● Exercise description
Line by line, repeat the data below exactly, beginning at the first line and ending at the line with "black dumbbell [586,246]". Omit pictures.

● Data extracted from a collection
BEGIN

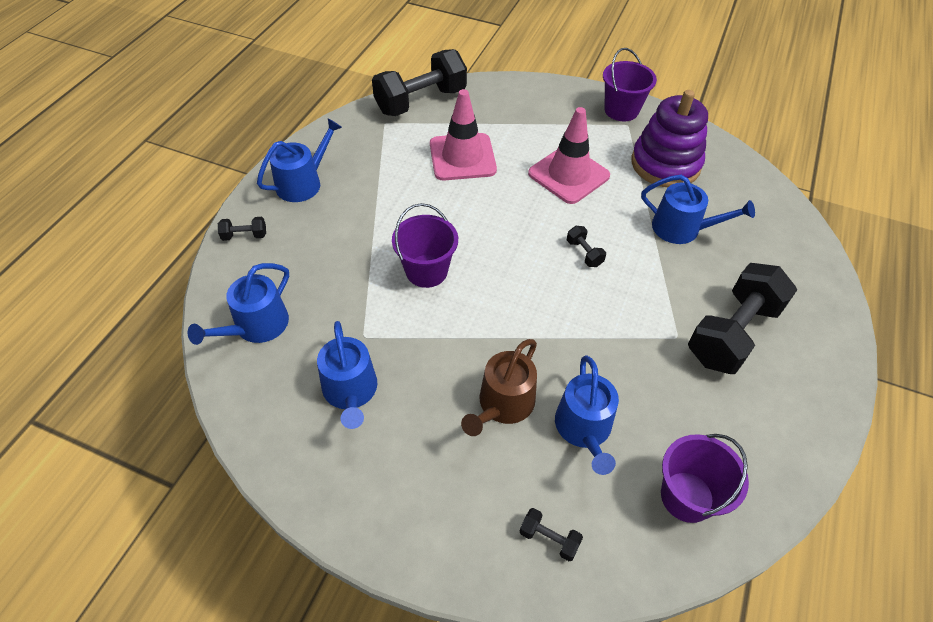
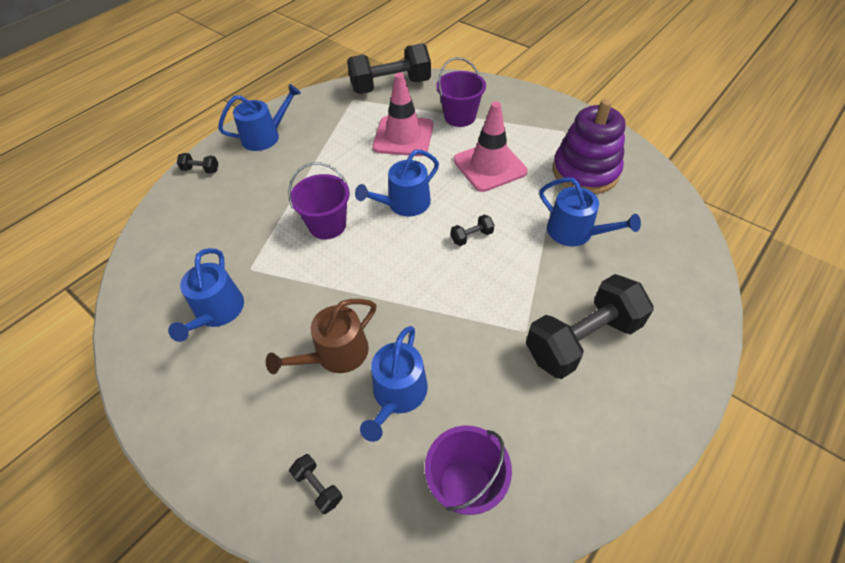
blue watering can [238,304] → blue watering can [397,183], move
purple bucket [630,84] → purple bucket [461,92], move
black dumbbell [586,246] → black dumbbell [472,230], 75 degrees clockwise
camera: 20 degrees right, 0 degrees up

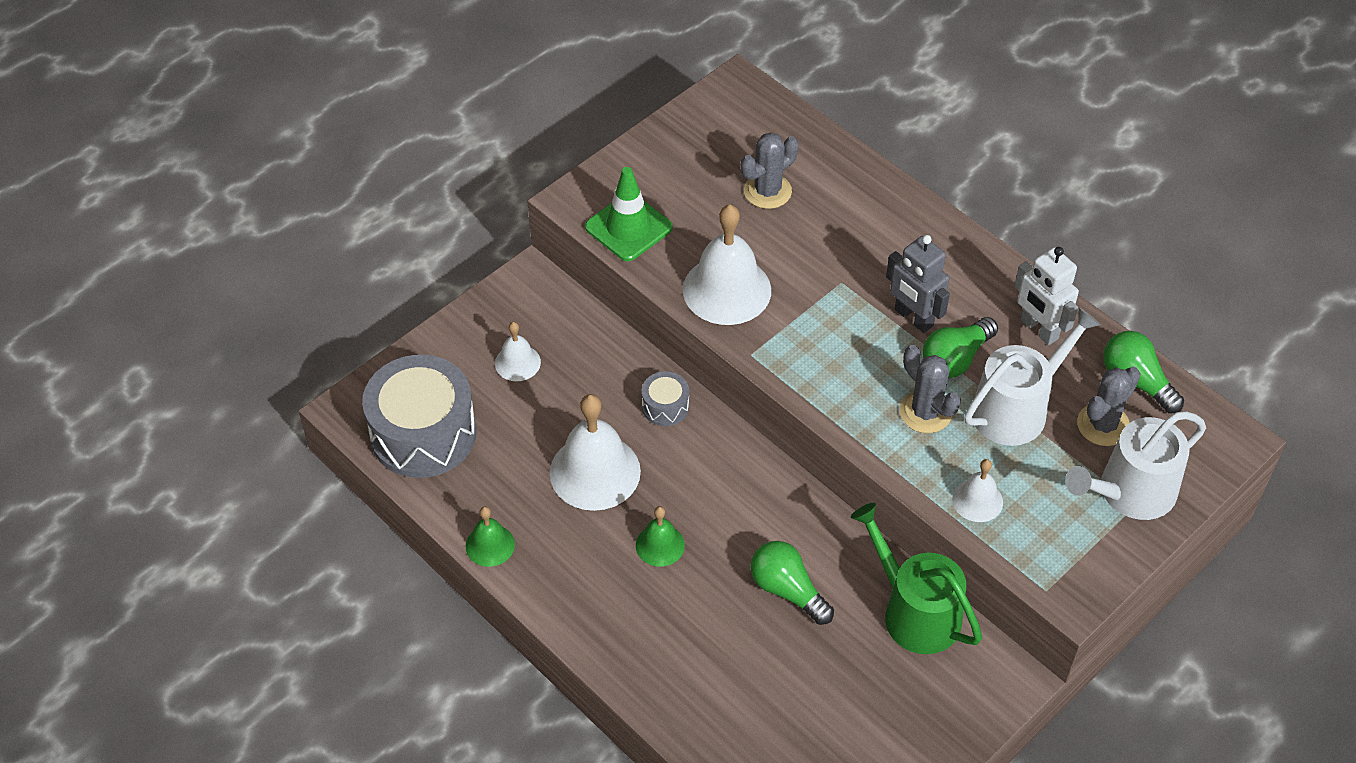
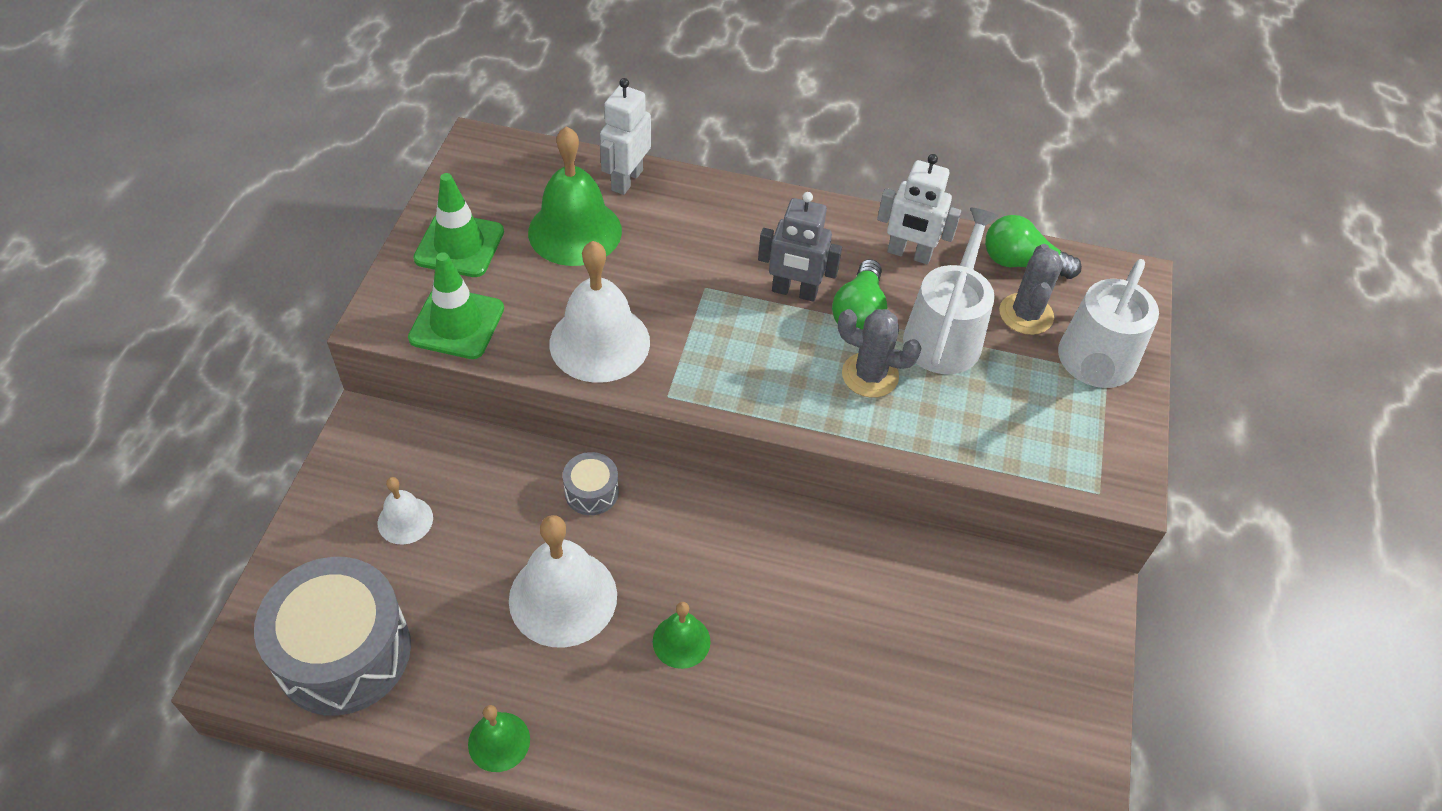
green light bulb [792,583] → -
green watering can [916,578] → -
white bell [977,490] → -
- → green traffic cone [458,225]
- → white robot [625,136]
grey cactus [770,170] → green bell [575,196]
camera: 35 degrees left, 0 degrees up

END

● Task result
blue watering can [238,304] → blue watering can [397,183], move
purple bucket [630,84] → purple bucket [461,92], move
black dumbbell [586,246] → black dumbbell [472,230], 75 degrees clockwise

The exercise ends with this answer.